Your objective:
Go through the listing below and output exactly the line with "camera: 30 degrees right, 0 degrees up", the line with "(669, 91) = (661, 274): none", and each line between; omit the rest.

Data extract:
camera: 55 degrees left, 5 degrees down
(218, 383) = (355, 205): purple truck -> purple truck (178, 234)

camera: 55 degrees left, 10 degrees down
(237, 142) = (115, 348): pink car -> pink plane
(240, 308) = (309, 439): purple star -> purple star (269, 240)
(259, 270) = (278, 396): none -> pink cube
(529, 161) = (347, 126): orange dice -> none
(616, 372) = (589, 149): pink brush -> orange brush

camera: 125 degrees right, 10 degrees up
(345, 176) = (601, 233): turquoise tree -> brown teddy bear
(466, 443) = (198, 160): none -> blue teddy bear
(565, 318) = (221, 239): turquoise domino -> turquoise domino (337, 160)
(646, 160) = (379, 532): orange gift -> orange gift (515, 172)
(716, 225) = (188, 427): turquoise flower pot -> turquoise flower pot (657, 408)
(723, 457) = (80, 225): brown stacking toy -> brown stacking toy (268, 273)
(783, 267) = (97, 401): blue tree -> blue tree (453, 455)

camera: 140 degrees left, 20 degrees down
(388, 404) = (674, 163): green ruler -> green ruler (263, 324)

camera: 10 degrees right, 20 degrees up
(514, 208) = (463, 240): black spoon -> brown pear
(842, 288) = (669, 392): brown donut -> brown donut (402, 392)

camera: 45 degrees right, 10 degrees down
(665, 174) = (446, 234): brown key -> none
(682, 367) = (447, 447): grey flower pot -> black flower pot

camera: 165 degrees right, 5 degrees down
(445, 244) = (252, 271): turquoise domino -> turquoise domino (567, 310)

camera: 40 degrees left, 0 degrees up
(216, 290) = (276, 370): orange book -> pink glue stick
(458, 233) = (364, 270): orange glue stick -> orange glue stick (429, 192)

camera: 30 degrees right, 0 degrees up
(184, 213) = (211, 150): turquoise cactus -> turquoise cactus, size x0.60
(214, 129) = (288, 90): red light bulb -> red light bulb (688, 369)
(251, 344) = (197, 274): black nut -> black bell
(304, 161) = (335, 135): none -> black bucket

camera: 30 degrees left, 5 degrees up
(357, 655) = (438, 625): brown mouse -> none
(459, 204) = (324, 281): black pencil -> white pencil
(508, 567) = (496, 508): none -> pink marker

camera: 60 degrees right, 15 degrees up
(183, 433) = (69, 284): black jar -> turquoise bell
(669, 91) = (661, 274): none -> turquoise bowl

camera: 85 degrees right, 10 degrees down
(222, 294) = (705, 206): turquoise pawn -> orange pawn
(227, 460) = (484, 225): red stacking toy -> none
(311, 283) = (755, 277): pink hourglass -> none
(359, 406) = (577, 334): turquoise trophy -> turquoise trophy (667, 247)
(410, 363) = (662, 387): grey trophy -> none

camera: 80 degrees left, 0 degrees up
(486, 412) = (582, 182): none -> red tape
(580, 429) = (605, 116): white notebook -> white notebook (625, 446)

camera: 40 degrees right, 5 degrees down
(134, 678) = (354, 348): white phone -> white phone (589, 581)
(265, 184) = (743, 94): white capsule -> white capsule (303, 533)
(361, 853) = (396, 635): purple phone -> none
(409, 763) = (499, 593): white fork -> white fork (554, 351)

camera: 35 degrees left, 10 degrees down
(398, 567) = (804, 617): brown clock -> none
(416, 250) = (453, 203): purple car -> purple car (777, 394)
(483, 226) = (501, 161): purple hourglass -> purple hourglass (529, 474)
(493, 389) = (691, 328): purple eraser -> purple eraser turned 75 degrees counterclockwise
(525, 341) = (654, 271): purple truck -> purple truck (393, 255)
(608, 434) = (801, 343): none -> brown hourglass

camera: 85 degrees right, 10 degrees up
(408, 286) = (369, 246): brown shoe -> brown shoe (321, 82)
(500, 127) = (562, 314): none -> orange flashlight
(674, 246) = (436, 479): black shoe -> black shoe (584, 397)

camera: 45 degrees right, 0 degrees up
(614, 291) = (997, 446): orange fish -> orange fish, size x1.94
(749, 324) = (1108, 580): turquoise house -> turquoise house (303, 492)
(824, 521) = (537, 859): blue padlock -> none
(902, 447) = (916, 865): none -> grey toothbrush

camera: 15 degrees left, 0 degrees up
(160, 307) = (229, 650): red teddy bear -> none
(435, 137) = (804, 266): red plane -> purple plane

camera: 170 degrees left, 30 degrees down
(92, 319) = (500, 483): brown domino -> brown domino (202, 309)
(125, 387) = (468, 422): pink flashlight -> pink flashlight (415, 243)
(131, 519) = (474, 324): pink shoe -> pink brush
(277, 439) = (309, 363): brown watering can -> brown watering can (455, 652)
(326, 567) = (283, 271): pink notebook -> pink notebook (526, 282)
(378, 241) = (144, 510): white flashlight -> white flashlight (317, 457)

Output of the task:
camera: 30 degrees right, 0 degrees up
(184, 213) = (211, 150): turquoise cactus -> turquoise cactus, size x0.60
(214, 129) = (288, 90): red light bulb -> red light bulb (688, 369)
(251, 344) = (197, 274): black nut -> black bell
(304, 161) = (335, 135): none -> black bucket

camera: 30 degrees left, 5 degrees up
(357, 655) = (438, 625): brown mouse -> none
(459, 204) = (324, 281): black pencil -> white pencil
(508, 567) = (496, 508): none -> pink marker

camera: 60 degrees right, 15 degrees up
(183, 433) = (69, 284): black jar -> turquoise bell
(669, 91) = (661, 274): none -> turquoise bowl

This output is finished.